## start Records to use

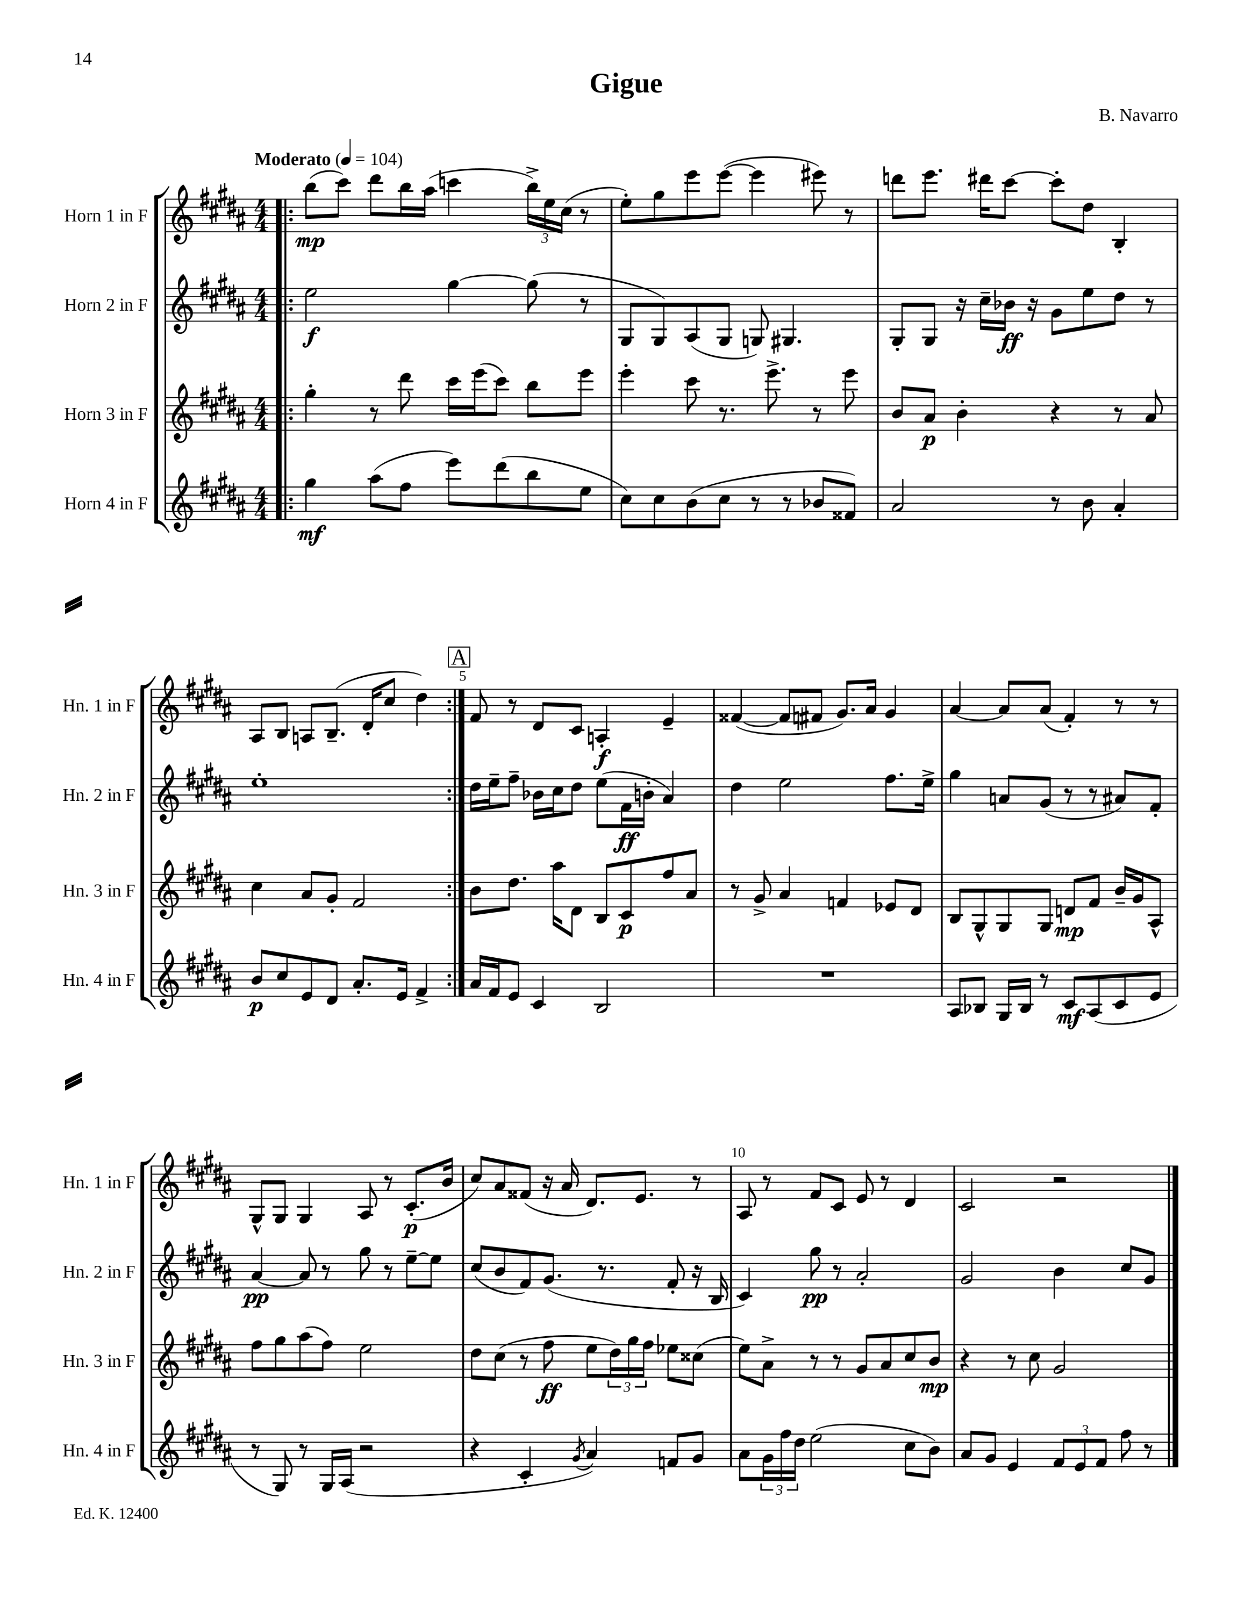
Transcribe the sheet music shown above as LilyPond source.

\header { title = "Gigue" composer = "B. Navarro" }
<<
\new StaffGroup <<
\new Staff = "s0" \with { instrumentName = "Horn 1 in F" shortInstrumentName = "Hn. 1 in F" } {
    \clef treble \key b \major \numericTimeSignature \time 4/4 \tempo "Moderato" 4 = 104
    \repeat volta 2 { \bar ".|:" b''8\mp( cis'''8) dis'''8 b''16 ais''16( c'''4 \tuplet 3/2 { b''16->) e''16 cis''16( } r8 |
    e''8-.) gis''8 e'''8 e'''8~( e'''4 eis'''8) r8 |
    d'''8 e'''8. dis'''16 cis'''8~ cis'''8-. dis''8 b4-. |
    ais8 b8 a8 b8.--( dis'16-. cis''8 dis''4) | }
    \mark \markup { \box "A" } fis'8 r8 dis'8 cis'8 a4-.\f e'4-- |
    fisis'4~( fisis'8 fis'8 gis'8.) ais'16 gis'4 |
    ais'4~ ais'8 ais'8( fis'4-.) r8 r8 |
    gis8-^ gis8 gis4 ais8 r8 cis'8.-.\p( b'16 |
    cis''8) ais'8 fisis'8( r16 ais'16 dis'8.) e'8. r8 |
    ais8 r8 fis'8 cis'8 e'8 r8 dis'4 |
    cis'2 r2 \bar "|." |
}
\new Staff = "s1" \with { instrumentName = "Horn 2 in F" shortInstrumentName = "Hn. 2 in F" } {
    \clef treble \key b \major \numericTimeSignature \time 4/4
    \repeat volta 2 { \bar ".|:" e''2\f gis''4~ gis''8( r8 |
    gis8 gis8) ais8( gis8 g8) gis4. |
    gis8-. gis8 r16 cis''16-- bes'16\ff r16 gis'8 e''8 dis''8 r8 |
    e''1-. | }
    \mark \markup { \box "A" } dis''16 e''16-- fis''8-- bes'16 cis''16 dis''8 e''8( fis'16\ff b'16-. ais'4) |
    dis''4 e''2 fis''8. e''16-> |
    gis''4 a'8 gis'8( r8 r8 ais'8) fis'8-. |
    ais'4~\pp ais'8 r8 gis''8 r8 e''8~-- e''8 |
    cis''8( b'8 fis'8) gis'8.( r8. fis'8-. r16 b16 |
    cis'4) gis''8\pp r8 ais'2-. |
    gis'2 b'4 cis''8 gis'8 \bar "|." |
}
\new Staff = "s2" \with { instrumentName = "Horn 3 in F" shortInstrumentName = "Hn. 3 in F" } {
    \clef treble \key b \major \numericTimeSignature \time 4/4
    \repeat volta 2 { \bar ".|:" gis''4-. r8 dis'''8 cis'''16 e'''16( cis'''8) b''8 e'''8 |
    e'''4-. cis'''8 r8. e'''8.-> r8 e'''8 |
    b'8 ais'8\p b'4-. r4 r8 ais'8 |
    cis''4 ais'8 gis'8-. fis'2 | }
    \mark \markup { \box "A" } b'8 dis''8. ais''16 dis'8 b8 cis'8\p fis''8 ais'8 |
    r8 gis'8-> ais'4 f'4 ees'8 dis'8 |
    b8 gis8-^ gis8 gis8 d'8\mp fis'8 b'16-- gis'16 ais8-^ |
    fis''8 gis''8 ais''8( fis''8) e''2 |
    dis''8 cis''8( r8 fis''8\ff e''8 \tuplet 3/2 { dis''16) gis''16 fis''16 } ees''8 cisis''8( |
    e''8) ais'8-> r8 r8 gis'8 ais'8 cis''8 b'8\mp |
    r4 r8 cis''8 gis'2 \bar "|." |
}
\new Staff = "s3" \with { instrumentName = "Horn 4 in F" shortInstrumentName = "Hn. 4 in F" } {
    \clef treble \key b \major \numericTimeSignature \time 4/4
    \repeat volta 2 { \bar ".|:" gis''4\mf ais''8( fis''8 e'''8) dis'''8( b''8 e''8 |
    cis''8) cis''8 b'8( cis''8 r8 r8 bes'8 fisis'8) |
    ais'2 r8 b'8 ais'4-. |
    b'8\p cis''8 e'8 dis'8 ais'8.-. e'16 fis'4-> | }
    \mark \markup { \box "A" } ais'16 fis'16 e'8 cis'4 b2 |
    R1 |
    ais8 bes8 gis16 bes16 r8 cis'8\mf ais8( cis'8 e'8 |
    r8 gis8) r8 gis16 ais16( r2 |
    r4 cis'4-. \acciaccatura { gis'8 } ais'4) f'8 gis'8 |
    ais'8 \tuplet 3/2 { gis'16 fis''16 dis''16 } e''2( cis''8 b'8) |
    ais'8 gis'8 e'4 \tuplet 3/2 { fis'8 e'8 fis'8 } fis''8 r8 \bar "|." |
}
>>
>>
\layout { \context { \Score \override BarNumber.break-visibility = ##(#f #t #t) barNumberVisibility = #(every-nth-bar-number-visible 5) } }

## end Records to use

Collect every line of the listing above that contains the string "instrumentName", and copy each one in full.

→ **Complete output**
\new Staff = "s0" \with { instrumentName = "Horn 1 in F" shortInstrumentName = "Hn. 1 in F" } {
\new Staff = "s1" \with { instrumentName = "Horn 2 in F" shortInstrumentName = "Hn. 2 in F" } {
\new Staff = "s2" \with { instrumentName = "Horn 3 in F" shortInstrumentName = "Hn. 3 in F" } {
\new Staff = "s3" \with { instrumentName = "Horn 4 in F" shortInstrumentName = "Hn. 4 in F" } {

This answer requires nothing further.